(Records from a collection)

--------

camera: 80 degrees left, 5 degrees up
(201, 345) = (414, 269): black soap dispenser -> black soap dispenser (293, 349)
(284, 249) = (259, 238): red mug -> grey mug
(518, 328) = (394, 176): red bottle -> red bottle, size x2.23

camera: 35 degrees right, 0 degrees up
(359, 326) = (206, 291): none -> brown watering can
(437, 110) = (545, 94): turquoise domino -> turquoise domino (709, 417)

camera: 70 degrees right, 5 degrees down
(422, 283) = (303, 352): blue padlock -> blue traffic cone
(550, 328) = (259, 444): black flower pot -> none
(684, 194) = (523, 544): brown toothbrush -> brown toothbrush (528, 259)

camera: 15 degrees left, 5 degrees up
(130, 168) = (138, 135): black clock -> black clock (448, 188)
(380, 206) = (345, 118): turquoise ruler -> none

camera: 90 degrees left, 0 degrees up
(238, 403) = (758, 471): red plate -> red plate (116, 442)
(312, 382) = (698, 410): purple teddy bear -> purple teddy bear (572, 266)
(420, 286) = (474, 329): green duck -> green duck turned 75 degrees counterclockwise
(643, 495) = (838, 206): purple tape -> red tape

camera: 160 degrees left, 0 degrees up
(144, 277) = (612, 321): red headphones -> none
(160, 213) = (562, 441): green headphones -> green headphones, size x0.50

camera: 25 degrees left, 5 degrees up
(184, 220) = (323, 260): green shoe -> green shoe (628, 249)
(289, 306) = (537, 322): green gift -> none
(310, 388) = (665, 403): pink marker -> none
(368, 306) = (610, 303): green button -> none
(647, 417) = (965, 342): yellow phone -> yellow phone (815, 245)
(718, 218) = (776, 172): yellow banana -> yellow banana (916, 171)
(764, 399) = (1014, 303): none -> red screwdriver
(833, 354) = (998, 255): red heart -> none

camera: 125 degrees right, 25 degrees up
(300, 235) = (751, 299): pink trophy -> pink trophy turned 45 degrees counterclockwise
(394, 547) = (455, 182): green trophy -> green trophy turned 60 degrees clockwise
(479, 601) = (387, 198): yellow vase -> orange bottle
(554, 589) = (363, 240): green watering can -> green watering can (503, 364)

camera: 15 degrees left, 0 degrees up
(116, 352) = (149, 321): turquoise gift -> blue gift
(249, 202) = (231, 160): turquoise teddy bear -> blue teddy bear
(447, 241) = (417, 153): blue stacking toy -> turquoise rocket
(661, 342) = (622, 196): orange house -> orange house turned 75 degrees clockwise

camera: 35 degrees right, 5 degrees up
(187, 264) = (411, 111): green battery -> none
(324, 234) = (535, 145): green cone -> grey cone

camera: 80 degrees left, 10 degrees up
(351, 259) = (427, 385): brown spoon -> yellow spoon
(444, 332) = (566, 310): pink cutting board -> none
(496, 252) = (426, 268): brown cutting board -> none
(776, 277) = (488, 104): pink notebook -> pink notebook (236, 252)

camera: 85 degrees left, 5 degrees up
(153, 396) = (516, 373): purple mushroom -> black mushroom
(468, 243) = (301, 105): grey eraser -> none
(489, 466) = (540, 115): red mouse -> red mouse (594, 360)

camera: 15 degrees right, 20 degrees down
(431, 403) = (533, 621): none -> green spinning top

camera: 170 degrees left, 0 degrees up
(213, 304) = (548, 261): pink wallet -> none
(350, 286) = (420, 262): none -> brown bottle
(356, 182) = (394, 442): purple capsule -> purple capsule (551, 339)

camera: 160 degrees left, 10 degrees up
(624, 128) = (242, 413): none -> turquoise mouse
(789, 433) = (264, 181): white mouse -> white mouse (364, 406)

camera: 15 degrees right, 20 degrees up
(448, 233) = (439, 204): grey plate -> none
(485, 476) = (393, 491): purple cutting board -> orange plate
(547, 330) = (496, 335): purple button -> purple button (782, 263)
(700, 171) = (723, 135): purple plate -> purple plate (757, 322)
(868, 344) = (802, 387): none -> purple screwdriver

--------

EXERCISE DIRECTIONS: A word-for-word copy of the data is the expected answer.

EXERCISE RESPONSE:
camera: 80 degrees left, 5 degrees up
(201, 345) = (414, 269): black soap dispenser -> black soap dispenser (293, 349)
(284, 249) = (259, 238): red mug -> grey mug
(518, 328) = (394, 176): red bottle -> red bottle, size x2.23

camera: 35 degrees right, 0 degrees up
(359, 326) = (206, 291): none -> brown watering can
(437, 110) = (545, 94): turquoise domino -> turquoise domino (709, 417)

camera: 70 degrees right, 5 degrees down
(422, 283) = (303, 352): blue padlock -> blue traffic cone
(550, 328) = (259, 444): black flower pot -> none
(684, 194) = (523, 544): brown toothbrush -> brown toothbrush (528, 259)

camera: 15 degrees left, 5 degrees up
(130, 168) = (138, 135): black clock -> black clock (448, 188)
(380, 206) = (345, 118): turquoise ruler -> none

camera: 90 degrees left, 0 degrees up
(238, 403) = (758, 471): red plate -> red plate (116, 442)
(312, 382) = (698, 410): purple teddy bear -> purple teddy bear (572, 266)
(420, 286) = (474, 329): green duck -> green duck turned 75 degrees counterclockwise
(643, 495) = (838, 206): purple tape -> red tape

camera: 160 degrees left, 0 degrees up
(144, 277) = (612, 321): red headphones -> none
(160, 213) = (562, 441): green headphones -> green headphones, size x0.50

camera: 25 degrees left, 5 degrees up
(184, 220) = (323, 260): green shoe -> green shoe (628, 249)
(289, 306) = (537, 322): green gift -> none
(310, 388) = (665, 403): pink marker -> none
(368, 306) = (610, 303): green button -> none
(647, 417) = (965, 342): yellow phone -> yellow phone (815, 245)
(718, 218) = (776, 172): yellow banana -> yellow banana (916, 171)
(764, 399) = (1014, 303): none -> red screwdriver
(833, 354) = (998, 255): red heart -> none

camera: 125 degrees right, 25 degrees up
(300, 235) = (751, 299): pink trophy -> pink trophy turned 45 degrees counterclockwise
(394, 547) = (455, 182): green trophy -> green trophy turned 60 degrees clockwise
(479, 601) = (387, 198): yellow vase -> orange bottle
(554, 589) = (363, 240): green watering can -> green watering can (503, 364)

camera: 15 degrees left, 0 degrees up
(116, 352) = (149, 321): turquoise gift -> blue gift
(249, 202) = (231, 160): turquoise teddy bear -> blue teddy bear
(447, 241) = (417, 153): blue stacking toy -> turquoise rocket
(661, 342) = (622, 196): orange house -> orange house turned 75 degrees clockwise

camera: 35 degrees right, 5 degrees up
(187, 264) = (411, 111): green battery -> none
(324, 234) = (535, 145): green cone -> grey cone

camera: 80 degrees left, 10 degrees up
(351, 259) = (427, 385): brown spoon -> yellow spoon
(444, 332) = (566, 310): pink cutting board -> none
(496, 252) = (426, 268): brown cutting board -> none
(776, 277) = (488, 104): pink notebook -> pink notebook (236, 252)

camera: 85 degrees left, 5 degrees up
(153, 396) = (516, 373): purple mushroom -> black mushroom
(468, 243) = (301, 105): grey eraser -> none
(489, 466) = (540, 115): red mouse -> red mouse (594, 360)

camera: 15 degrees right, 20 degrees down
(431, 403) = (533, 621): none -> green spinning top

camera: 170 degrees left, 0 degrees up
(213, 304) = (548, 261): pink wallet -> none
(350, 286) = (420, 262): none -> brown bottle
(356, 182) = (394, 442): purple capsule -> purple capsule (551, 339)

camera: 160 degrees left, 10 degrees up
(624, 128) = (242, 413): none -> turquoise mouse
(789, 433) = (264, 181): white mouse -> white mouse (364, 406)

camera: 15 degrees right, 20 degrees up
(448, 233) = (439, 204): grey plate -> none
(485, 476) = (393, 491): purple cutting board -> orange plate
(547, 330) = (496, 335): purple button -> purple button (782, 263)
(700, 171) = (723, 135): purple plate -> purple plate (757, 322)
(868, 344) = (802, 387): none -> purple screwdriver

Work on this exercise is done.